··· INFORMATION SUPPLIED ···
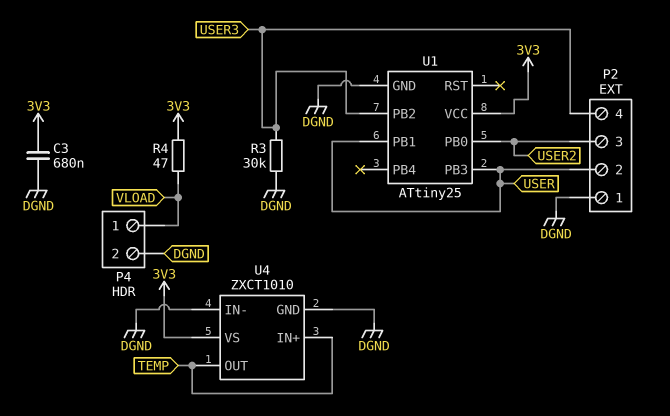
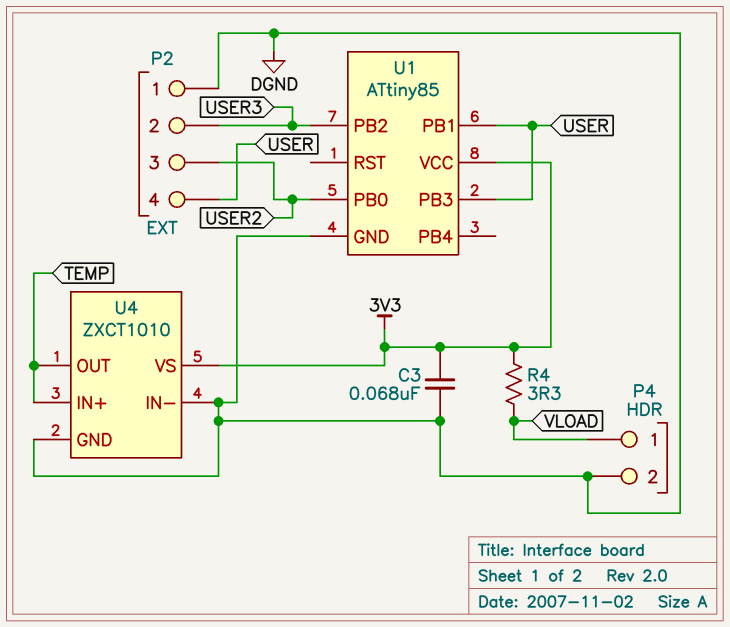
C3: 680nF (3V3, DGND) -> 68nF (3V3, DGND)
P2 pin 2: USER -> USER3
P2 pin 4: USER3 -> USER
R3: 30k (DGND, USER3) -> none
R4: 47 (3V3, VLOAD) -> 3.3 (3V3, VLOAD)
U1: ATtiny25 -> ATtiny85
···
### ABOUT THIS TASK
Give the records above again verbatim, pictures omitted.

### WRITTEN ANSWER
C3: 680nF (3V3, DGND) -> 68nF (3V3, DGND)
P2 pin 2: USER -> USER3
P2 pin 4: USER3 -> USER
R3: 30k (DGND, USER3) -> none
R4: 47 (3V3, VLOAD) -> 3.3 (3V3, VLOAD)
U1: ATtiny25 -> ATtiny85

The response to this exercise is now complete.